==== Exercise data

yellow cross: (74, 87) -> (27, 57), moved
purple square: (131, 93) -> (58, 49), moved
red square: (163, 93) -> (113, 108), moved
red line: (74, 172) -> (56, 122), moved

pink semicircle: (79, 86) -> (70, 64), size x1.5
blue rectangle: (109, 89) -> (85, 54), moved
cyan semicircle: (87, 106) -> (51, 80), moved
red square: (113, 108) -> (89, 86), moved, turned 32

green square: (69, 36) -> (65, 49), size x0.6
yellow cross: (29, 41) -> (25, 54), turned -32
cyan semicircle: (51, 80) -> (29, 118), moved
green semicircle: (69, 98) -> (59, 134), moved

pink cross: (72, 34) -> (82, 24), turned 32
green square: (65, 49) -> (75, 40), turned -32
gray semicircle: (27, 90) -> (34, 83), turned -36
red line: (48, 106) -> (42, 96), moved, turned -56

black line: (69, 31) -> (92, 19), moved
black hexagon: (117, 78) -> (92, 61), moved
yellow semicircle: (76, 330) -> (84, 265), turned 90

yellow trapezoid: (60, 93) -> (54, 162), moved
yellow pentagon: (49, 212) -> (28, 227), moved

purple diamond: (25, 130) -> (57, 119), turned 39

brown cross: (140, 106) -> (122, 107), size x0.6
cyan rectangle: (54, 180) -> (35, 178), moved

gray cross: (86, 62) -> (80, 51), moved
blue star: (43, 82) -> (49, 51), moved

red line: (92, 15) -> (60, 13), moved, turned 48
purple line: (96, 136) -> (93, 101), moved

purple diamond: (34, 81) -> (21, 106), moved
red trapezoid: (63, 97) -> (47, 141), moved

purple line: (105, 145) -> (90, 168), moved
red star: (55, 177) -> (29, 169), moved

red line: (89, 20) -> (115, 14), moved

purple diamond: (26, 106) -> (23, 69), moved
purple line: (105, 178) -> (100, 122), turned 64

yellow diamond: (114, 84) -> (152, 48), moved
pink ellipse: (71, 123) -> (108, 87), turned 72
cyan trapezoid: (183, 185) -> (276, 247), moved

========

> **Task directions**: From the listing above, repeat exactly the lines starting at the line that includes "black line: (69, 31) -> (92, 19), moved" and ending at the line that includes "gray cross: (86, 62) -> (80, 51), moved", with nothing outside that span.

> **Response below**:
black line: (69, 31) -> (92, 19), moved
black hexagon: (117, 78) -> (92, 61), moved
yellow semicircle: (76, 330) -> (84, 265), turned 90

yellow trapezoid: (60, 93) -> (54, 162), moved
yellow pentagon: (49, 212) -> (28, 227), moved

purple diamond: (25, 130) -> (57, 119), turned 39

brown cross: (140, 106) -> (122, 107), size x0.6
cyan rectangle: (54, 180) -> (35, 178), moved

gray cross: (86, 62) -> (80, 51), moved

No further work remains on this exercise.